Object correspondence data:
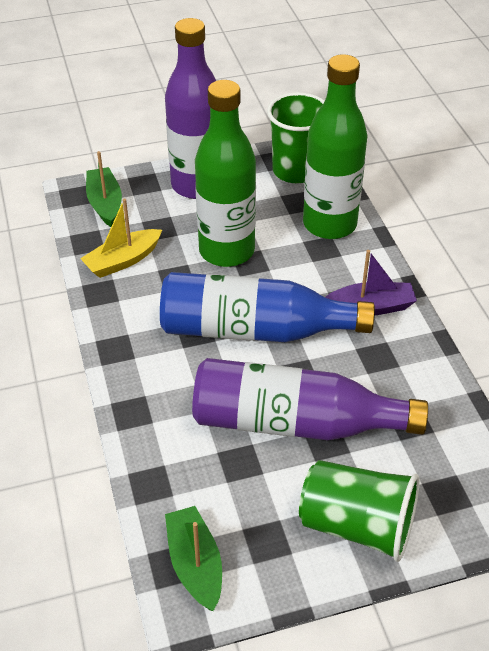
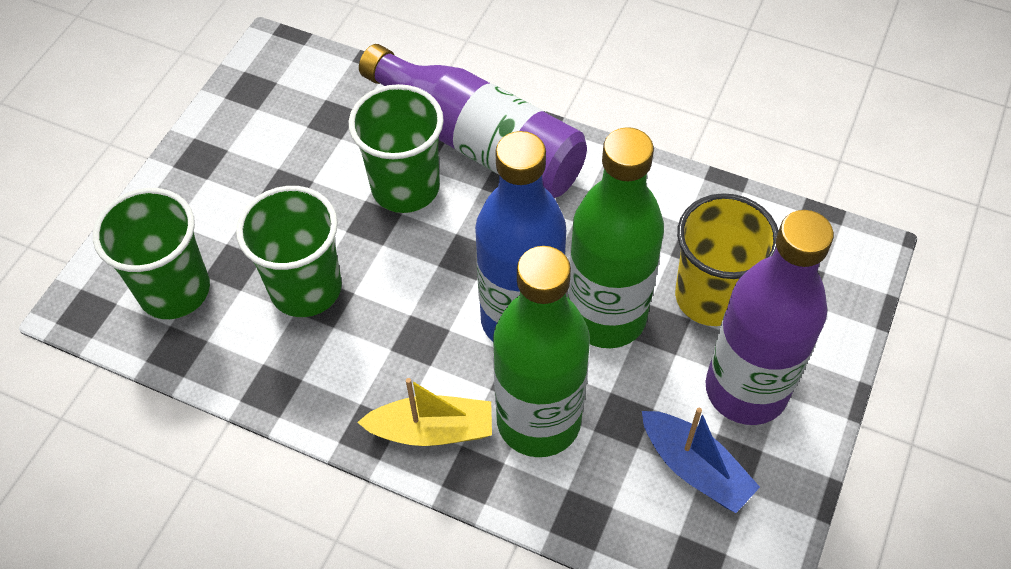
blue boat: 0 -> 1
green boat: 2 -> 0
green cup: 2 -> 3
purple boat: 1 -> 0
yellow cup: 0 -> 1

#### [TASK DESCRIPTION]
Repeat only the lines starting at the one that contains "green boat: 2 -> 0" and ending at the last line above, exactly as written.

#### [EXERCISE RESULT]
green boat: 2 -> 0
green cup: 2 -> 3
purple boat: 1 -> 0
yellow cup: 0 -> 1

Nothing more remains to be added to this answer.